- Task instructions
From the first line to the last, set down the material exactly and drop every picture.

- Data below
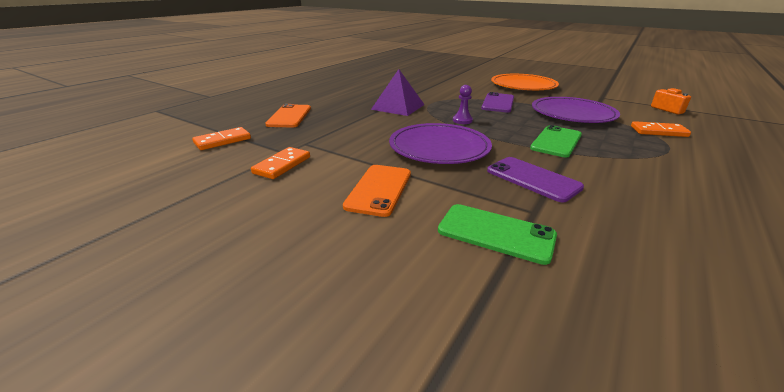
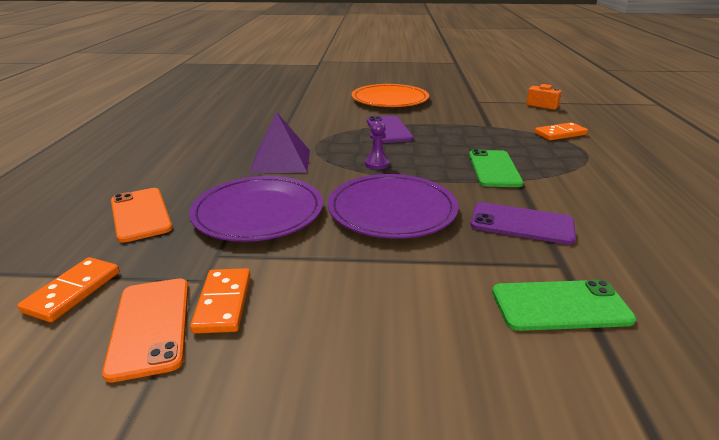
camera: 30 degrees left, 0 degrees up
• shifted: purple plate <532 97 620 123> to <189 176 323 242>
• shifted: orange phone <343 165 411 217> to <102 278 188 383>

- Response area
camera: 30 degrees left, 0 degrees up
• shifted: purple plate <532 97 620 123> to <189 176 323 242>
• shifted: orange phone <343 165 411 217> to <102 278 188 383>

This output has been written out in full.